> **SUPPLIED MATERIAL**:
=== Begin Enclosure ===

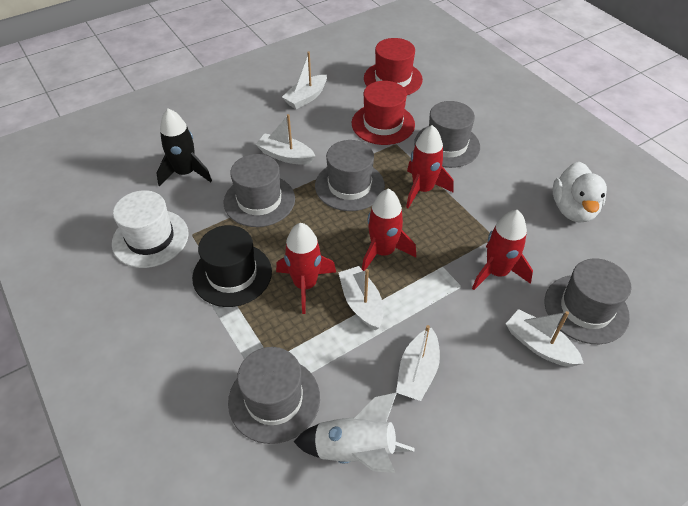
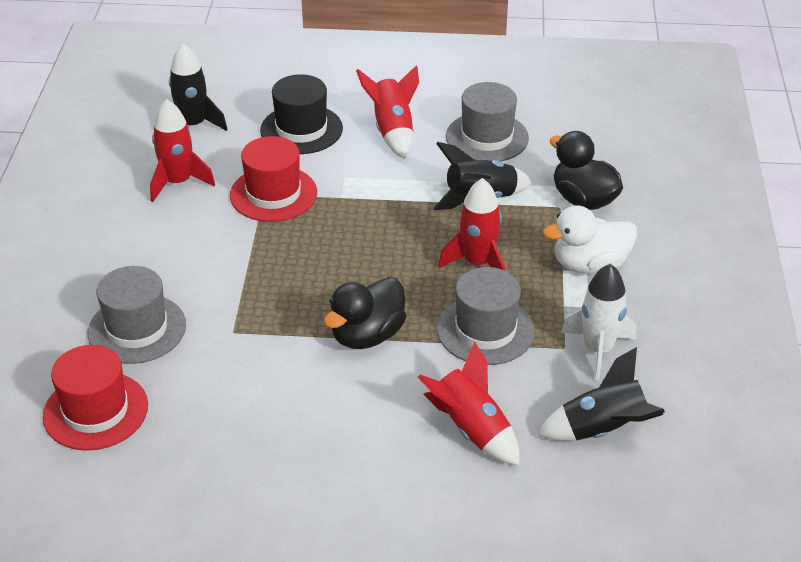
black duck: none = 0 -> [324,277,406,349] [550,131,623,210] = 2
black rocket: [157,108,212,186] = 1 -> [169,44,228,131] [433,142,532,210] [538,347,665,441] = 3
grey hat: [224,154,295,227] [228,347,320,444] [315,140,385,211] [414,101,480,168] [544,258,631,344] = 5 -> [87,266,186,364] [437,267,535,365] [446,82,529,161] = 3
white boat: [255,114,315,165] [282,52,327,109] [338,266,383,330] [396,325,440,401] [506,309,584,367] = 5 -> none = 0
white hat: [112,190,189,268] = 1 -> none = 0

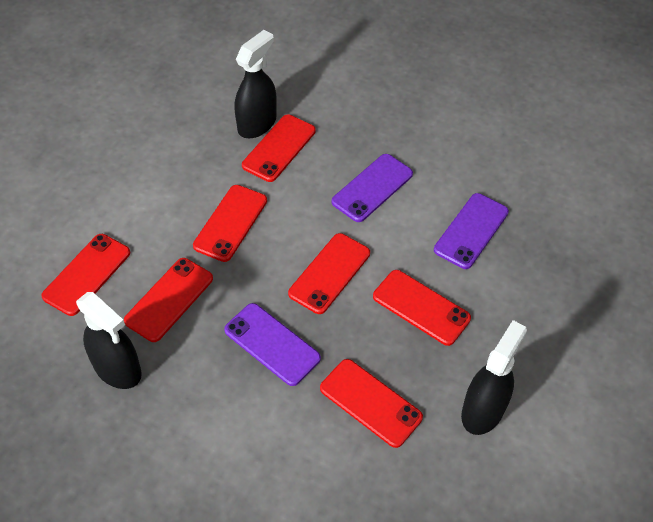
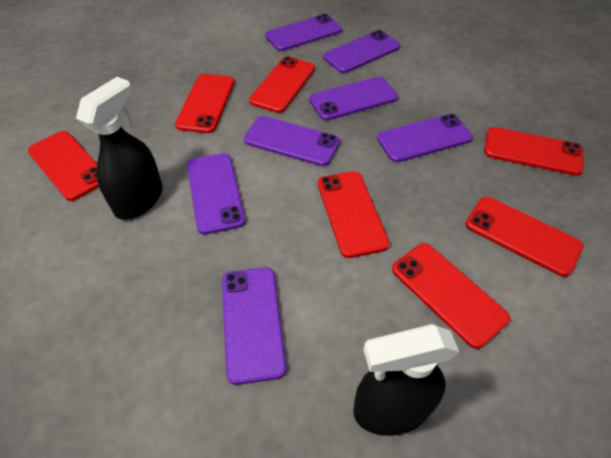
black spray bottle: [76,292,142,389] [234,30,277,138] [461,320,527,435] = 3 -> [76,77,163,220] [353,324,459,436] = 2
purple phone: [224,303,321,386] [332,154,413,222] [434,193,509,269] = 3 -> [187,153,245,235] [222,267,286,385] [244,116,340,166] [265,14,342,51] [309,77,398,120] [323,30,400,73] [377,114,473,162] = 7

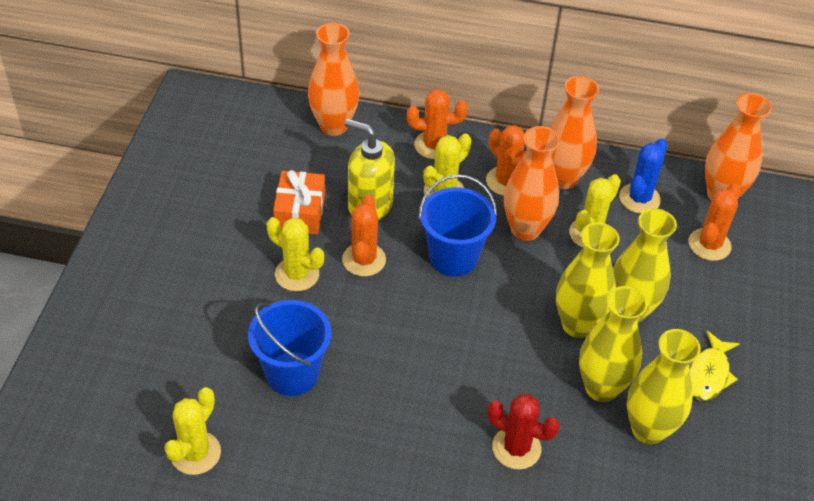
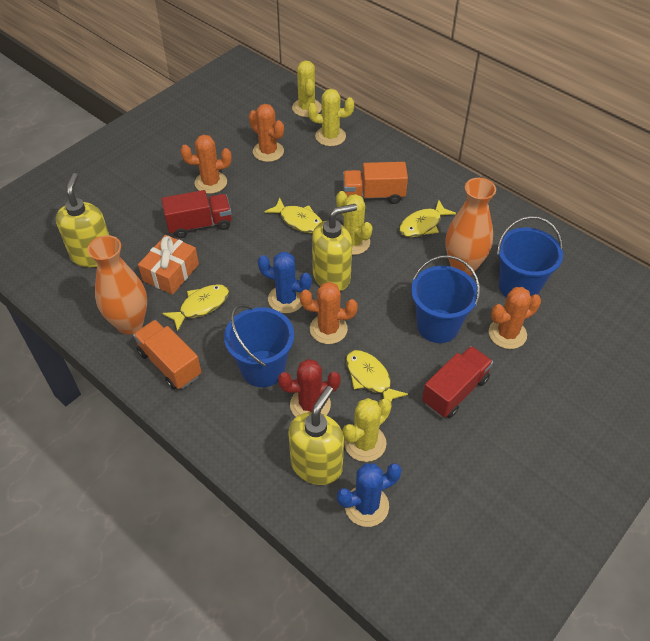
blue bucket: [248,300,331,396] [419,174,497,276] = 2 -> [224,304,294,387] [411,255,480,343] [497,216,563,298] = 3
blue cactus: [619,138,668,214] = 1 -> [258,252,312,313] [337,463,402,527] = 2
orange truck: none = 0 -> [133,320,201,390] [343,162,408,204] = 2
orange vase: [308,23,359,136] [504,126,560,241] [549,76,599,189] [705,93,772,201] = 4 -> [87,235,147,334] [445,178,496,276] = 2
red truck: none = 0 -> [161,190,232,238] [422,346,493,418] = 2
yellow fish: [689,331,739,401] = 1 -> [162,284,229,332] [265,198,323,233] [346,350,408,401] [399,200,456,237] = 4
yellow soap dispenser: [345,119,395,220] = 1 -> [56,173,109,267] [288,386,344,485] [312,204,357,291] = 3
yellow vase: [556,222,620,338] [579,286,647,402] [613,208,677,323] [627,329,701,445] = 4 -> none = 0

=== End Enclosure ===

> **ACTION ITEM**: The lines to output run from the one containing "blue bucket: [248,300,331,396]" through the last line of the records above; repeat them exactly and nothing more.

> **TASK SOLUTION**:
blue bucket: [248,300,331,396] [419,174,497,276] = 2 -> [224,304,294,387] [411,255,480,343] [497,216,563,298] = 3
blue cactus: [619,138,668,214] = 1 -> [258,252,312,313] [337,463,402,527] = 2
orange truck: none = 0 -> [133,320,201,390] [343,162,408,204] = 2
orange vase: [308,23,359,136] [504,126,560,241] [549,76,599,189] [705,93,772,201] = 4 -> [87,235,147,334] [445,178,496,276] = 2
red truck: none = 0 -> [161,190,232,238] [422,346,493,418] = 2
yellow fish: [689,331,739,401] = 1 -> [162,284,229,332] [265,198,323,233] [346,350,408,401] [399,200,456,237] = 4
yellow soap dispenser: [345,119,395,220] = 1 -> [56,173,109,267] [288,386,344,485] [312,204,357,291] = 3
yellow vase: [556,222,620,338] [579,286,647,402] [613,208,677,323] [627,329,701,445] = 4 -> none = 0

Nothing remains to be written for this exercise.